Work to be completed
Reproduce every line of the records below with each "dial" changed to "face" and nothing else altered. Leave out the pictures.
****************************************
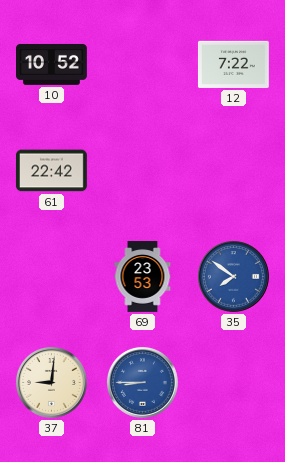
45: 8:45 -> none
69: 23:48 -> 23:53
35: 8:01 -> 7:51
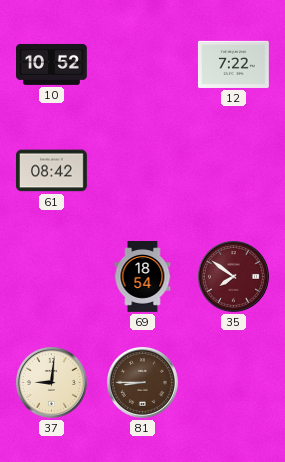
61: 22:42 -> 08:42
69: 23:53 -> 18:54
35 dial: blue -> burgundy
81 dial: blue -> brown
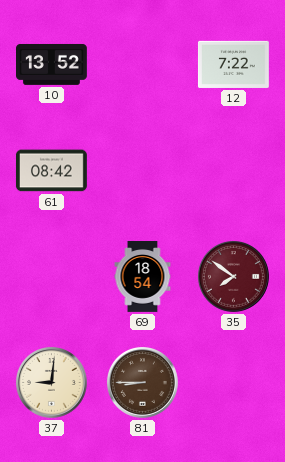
10: 10:52 -> 13:52
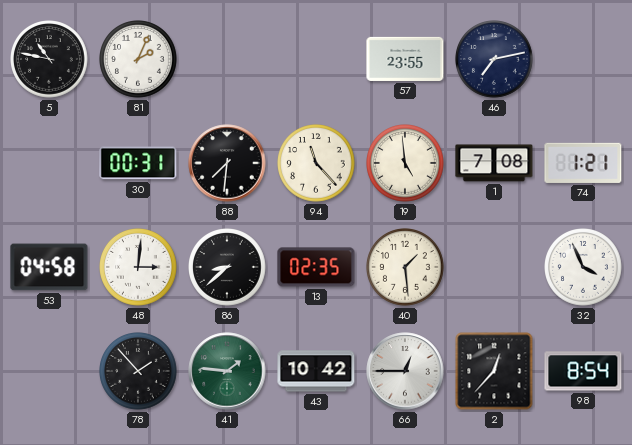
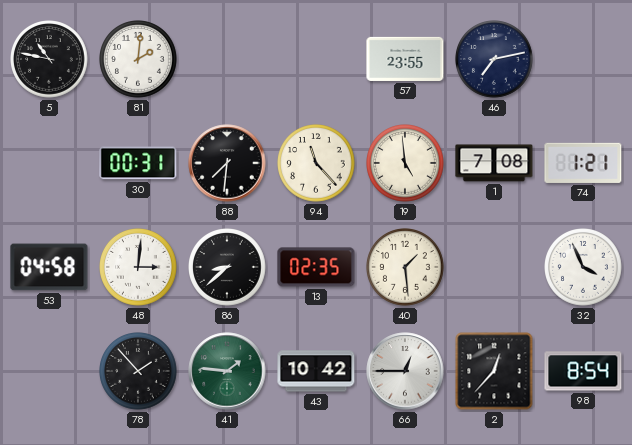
81: 2:04 -> 2:01
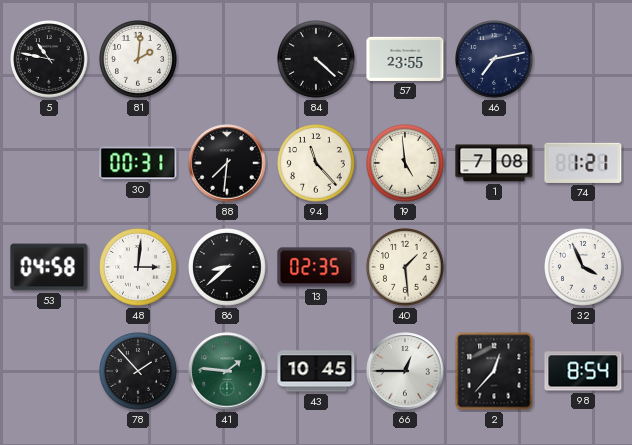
84: none -> 4:22
43: 10:42 -> 10:45
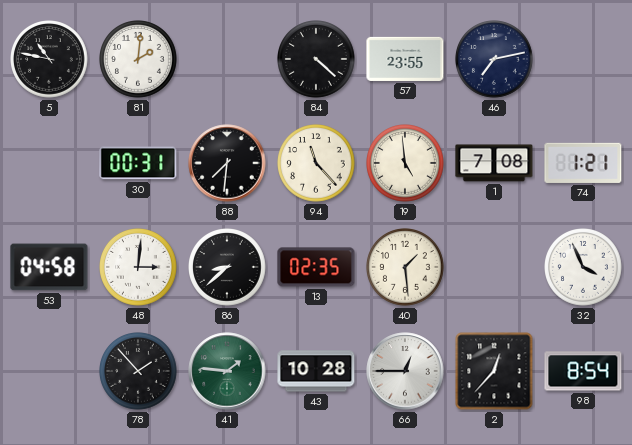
43: 10:45 -> 10:28
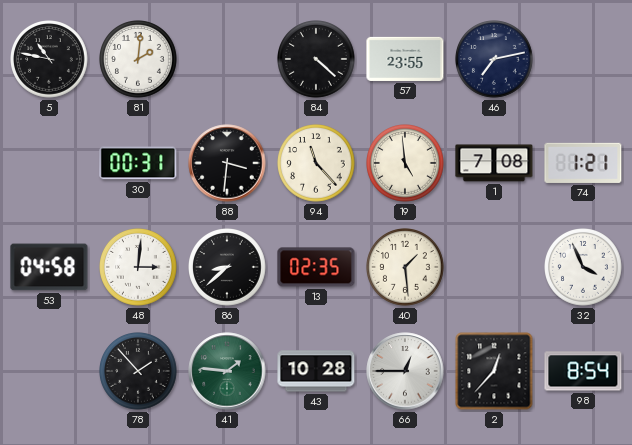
88: 7:31 -> 3:31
****************************************
Output for this exercise
45: 8:45 -> none
69: 23:48 -> 23:53
35: 8:01 -> 7:51
61: 22:42 -> 08:42
69: 23:53 -> 18:54
35 face: blue -> burgundy
81 face: blue -> brown
10: 10:52 -> 13:52
81: 2:04 -> 2:01
84: none -> 4:22
43: 10:42 -> 10:45
43: 10:45 -> 10:28
88: 7:31 -> 3:31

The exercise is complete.